DESCRIPTION OF THE TASK => Gather the lines below that include the string "size", copying each in full.

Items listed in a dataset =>
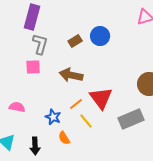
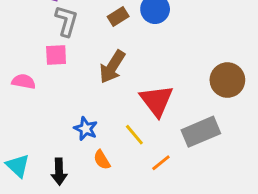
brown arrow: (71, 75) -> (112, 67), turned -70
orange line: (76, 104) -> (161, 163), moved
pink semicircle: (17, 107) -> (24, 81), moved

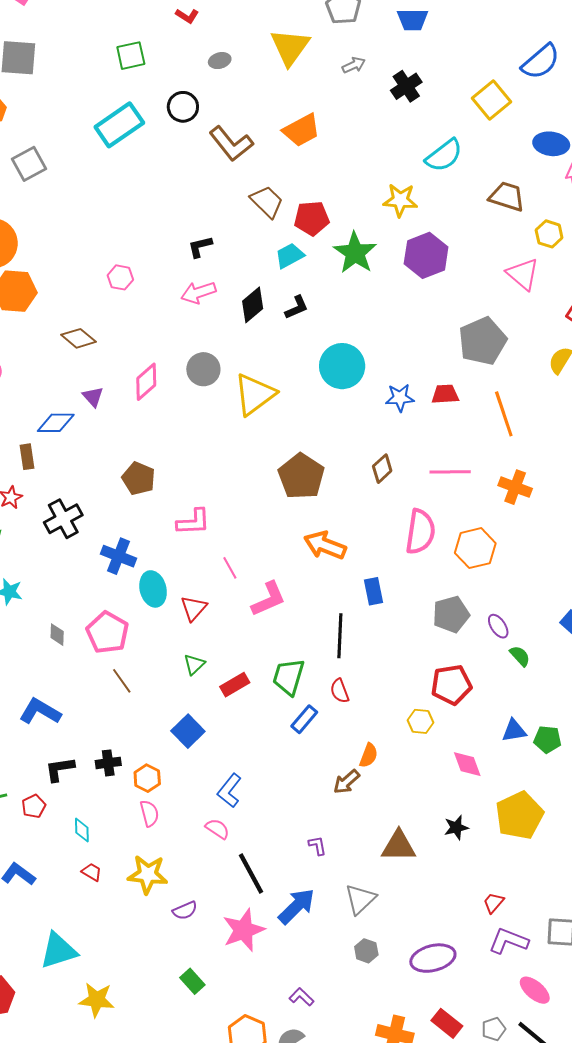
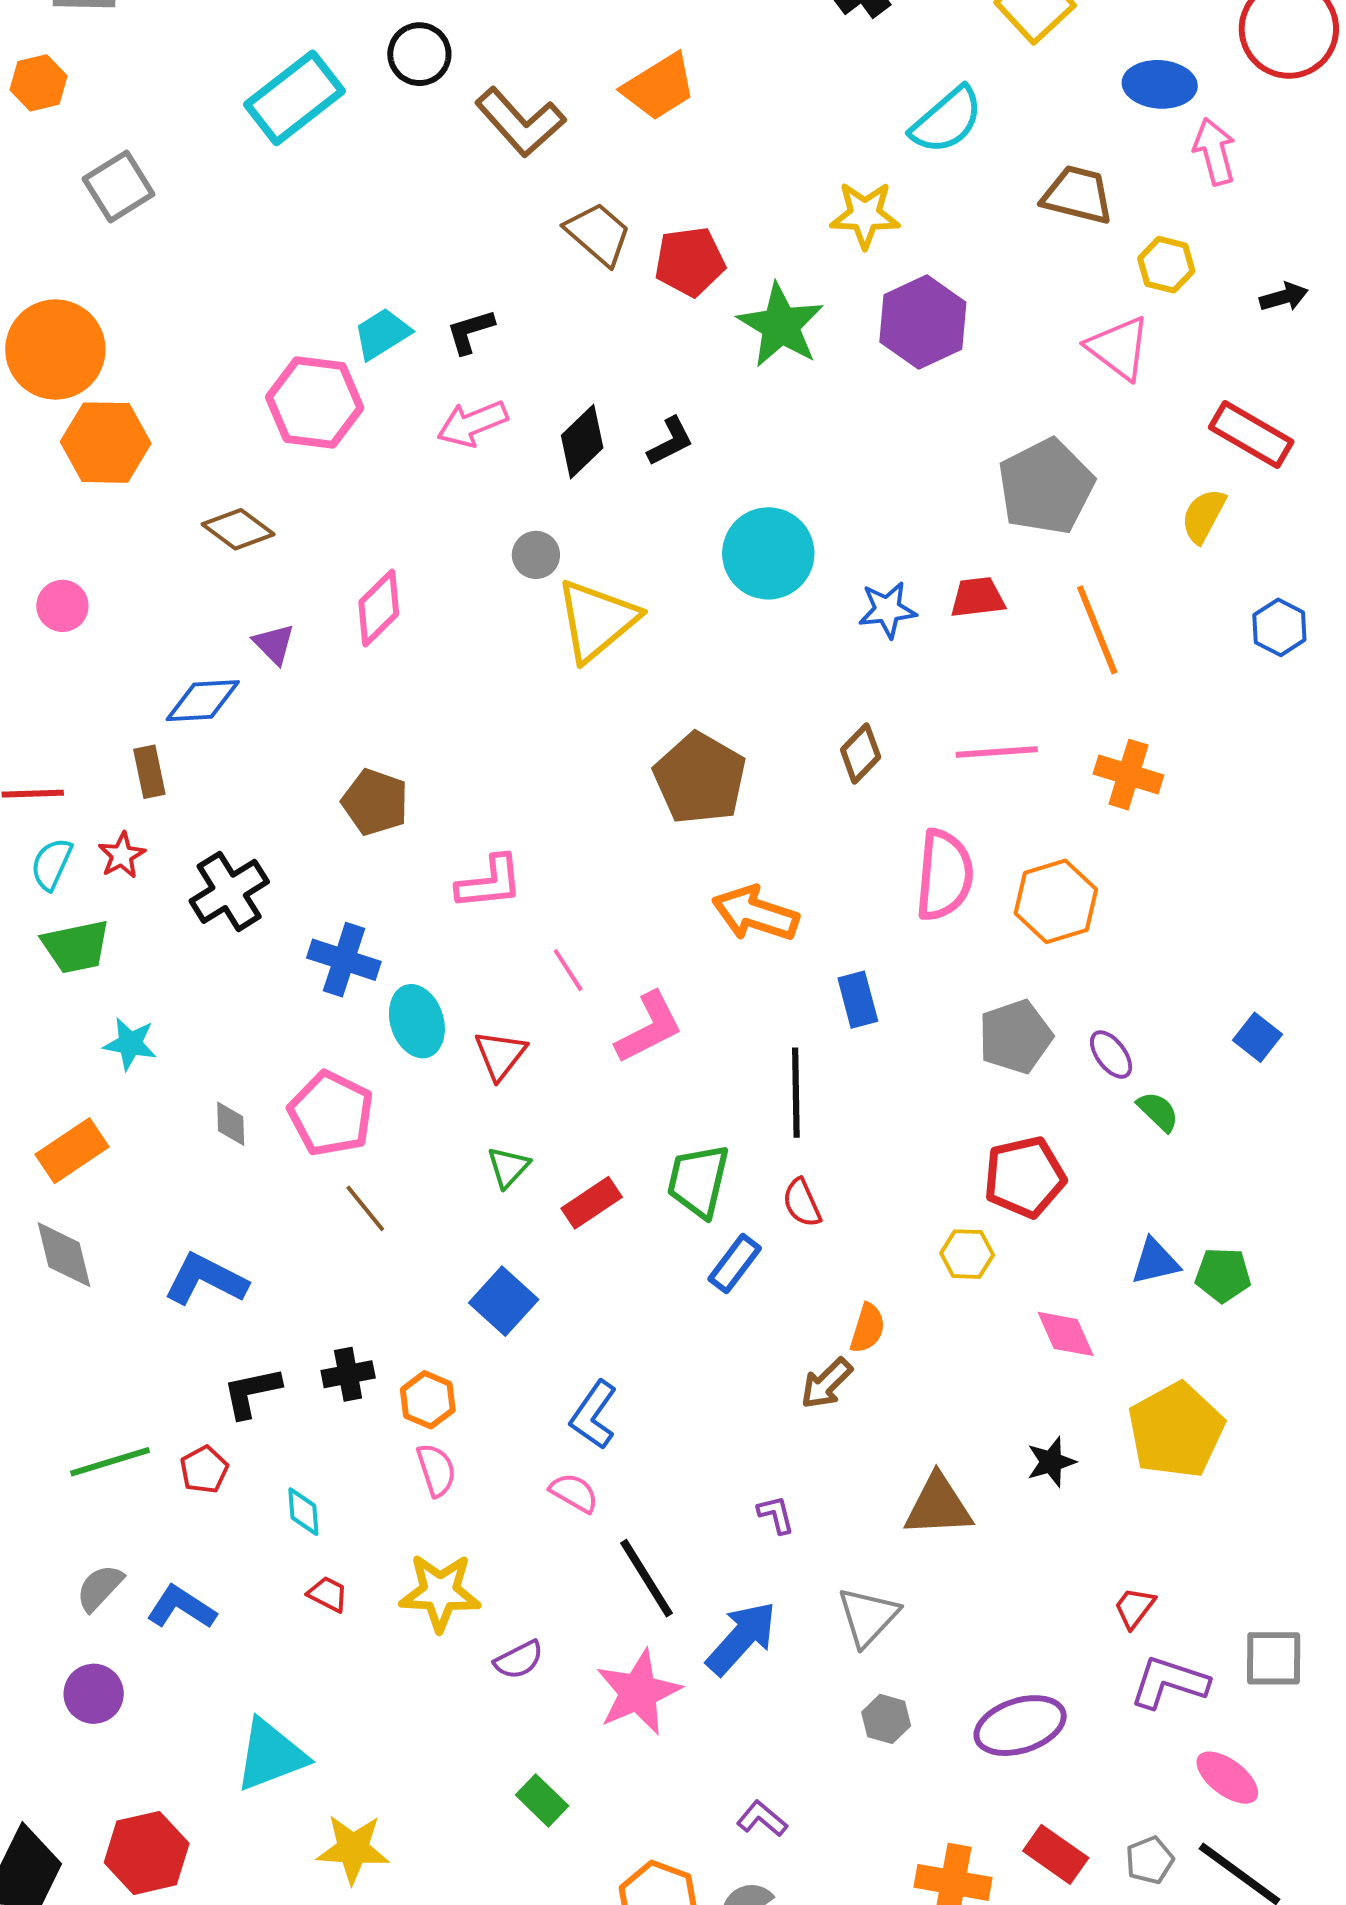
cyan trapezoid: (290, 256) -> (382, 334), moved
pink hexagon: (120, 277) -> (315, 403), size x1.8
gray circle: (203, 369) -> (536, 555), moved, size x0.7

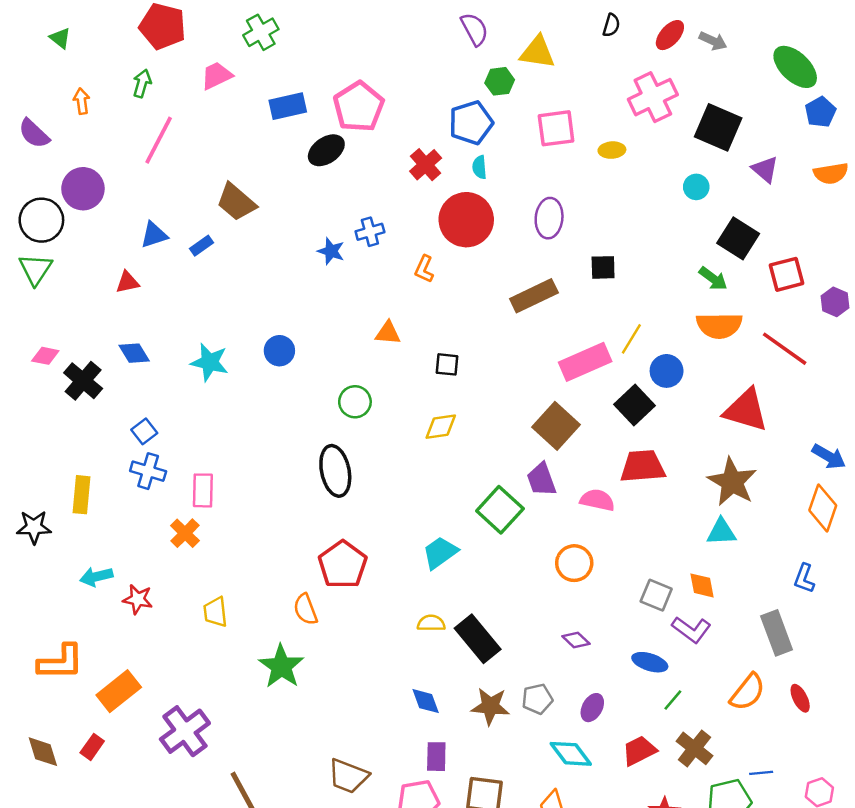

SOLUTION TO THE PROBLEM =>
pink hexagon: (120, 277) -> (315, 403), size x1.8
gray circle: (203, 369) -> (536, 555), moved, size x0.7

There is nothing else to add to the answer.